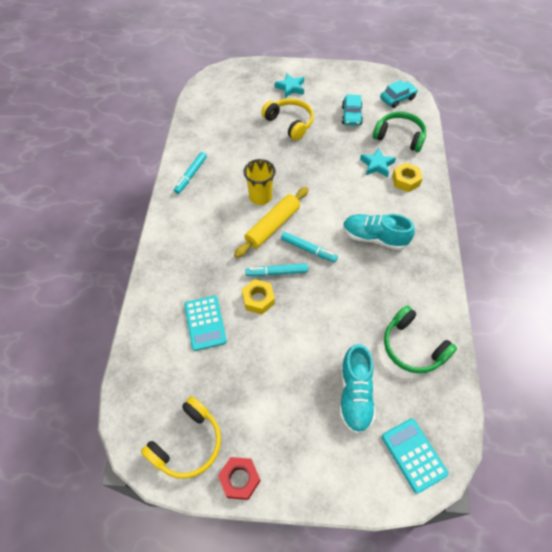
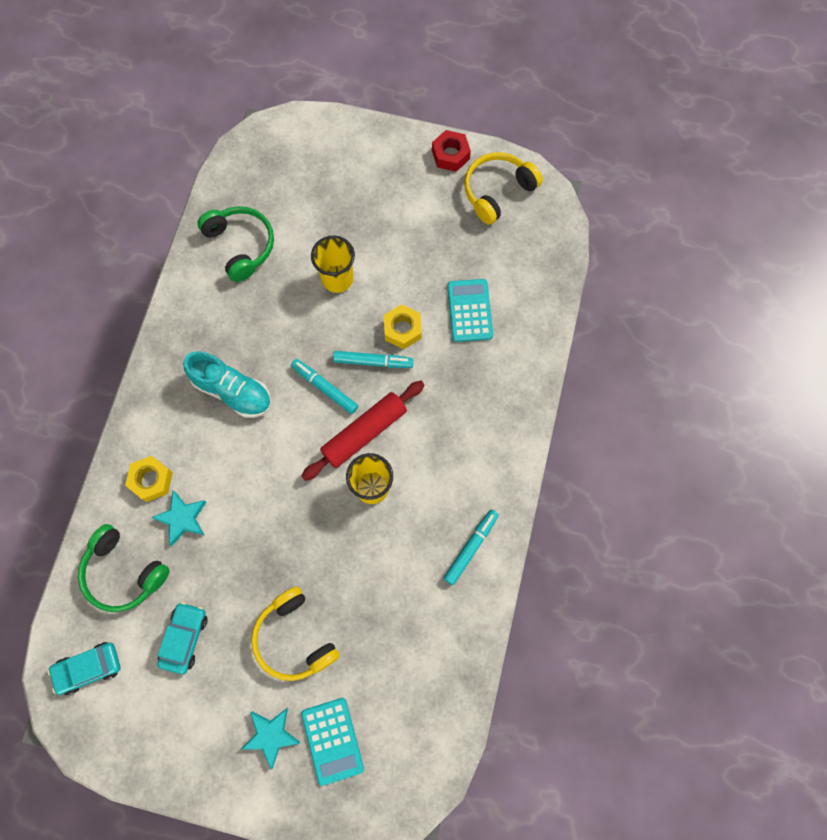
camera: 170 degrees left, 15 degrees up
(272, 226) = (364, 433): yellow rolling pin -> red rolling pin
(321, 331) = (337, 279): none -> yellow cup
(355, 394) = (320, 209): turquoise shoe -> none
(413, 455) = (281, 148): turquoise calculator -> turquoise calculator (332, 740)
------------------------------------
Aim of the exercise: Show each line in the entries that holds the string "yellow".

Written response:
(272, 226) = (364, 433): yellow rolling pin -> red rolling pin
(321, 331) = (337, 279): none -> yellow cup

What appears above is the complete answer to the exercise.